## TASK REQUIREMENTS
Give again, word for word, every line in the entries below from the line with "(618, 205) = (267, 249): none -> yellow cake" up to and including the line with "(934, 354) = (148, 139): orange", and no other line.

Records from a data collection
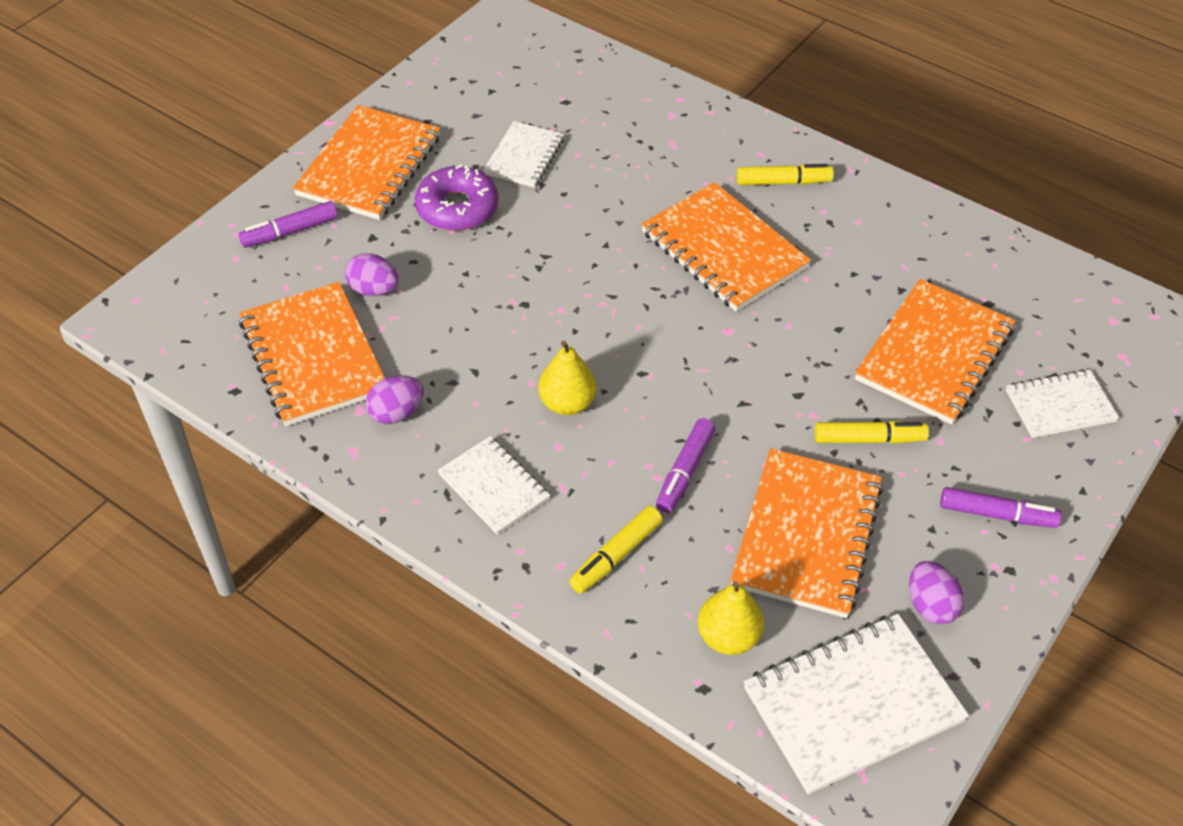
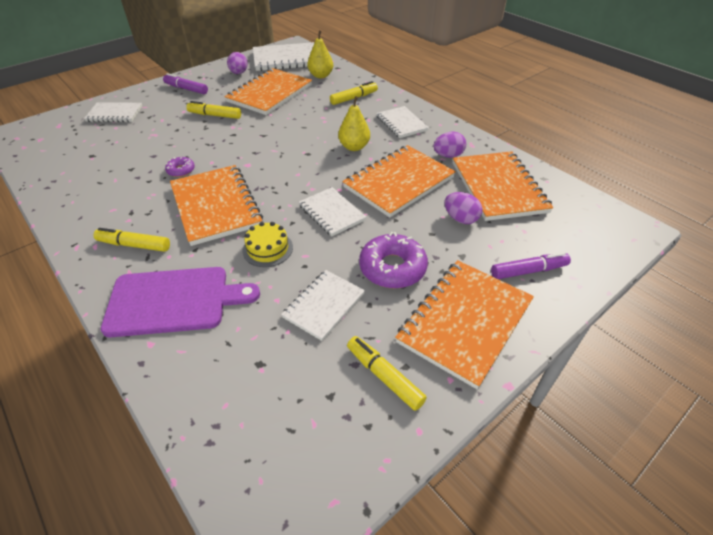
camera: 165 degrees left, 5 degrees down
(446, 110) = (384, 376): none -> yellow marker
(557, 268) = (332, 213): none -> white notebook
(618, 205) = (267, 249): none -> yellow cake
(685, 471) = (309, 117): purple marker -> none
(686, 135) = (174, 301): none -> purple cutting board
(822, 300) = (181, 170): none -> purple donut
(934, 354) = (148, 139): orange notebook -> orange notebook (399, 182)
---
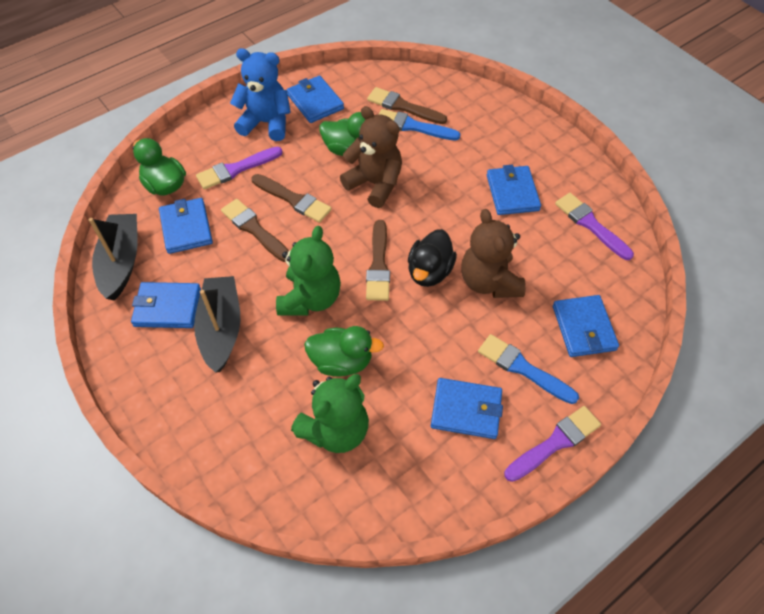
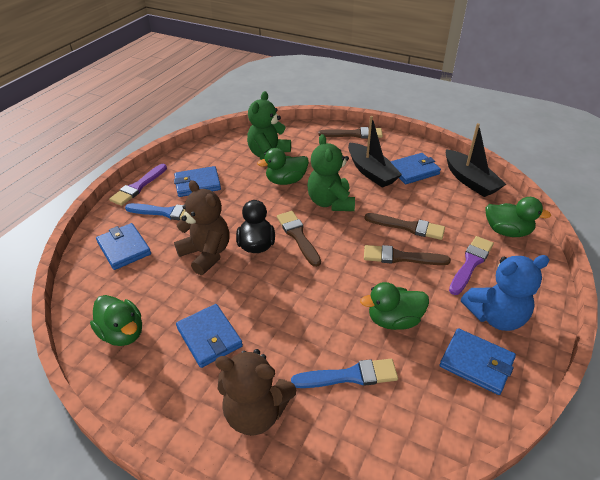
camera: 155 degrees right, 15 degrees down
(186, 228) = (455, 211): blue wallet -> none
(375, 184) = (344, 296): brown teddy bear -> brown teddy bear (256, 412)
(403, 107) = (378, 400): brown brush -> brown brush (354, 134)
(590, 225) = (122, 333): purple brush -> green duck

## RESULT OF THIS EXERCISE
(618, 205) = (267, 249): none -> yellow cake
(685, 471) = (309, 117): purple marker -> none
(686, 135) = (174, 301): none -> purple cutting board
(822, 300) = (181, 170): none -> purple donut
(934, 354) = (148, 139): orange notebook -> orange notebook (399, 182)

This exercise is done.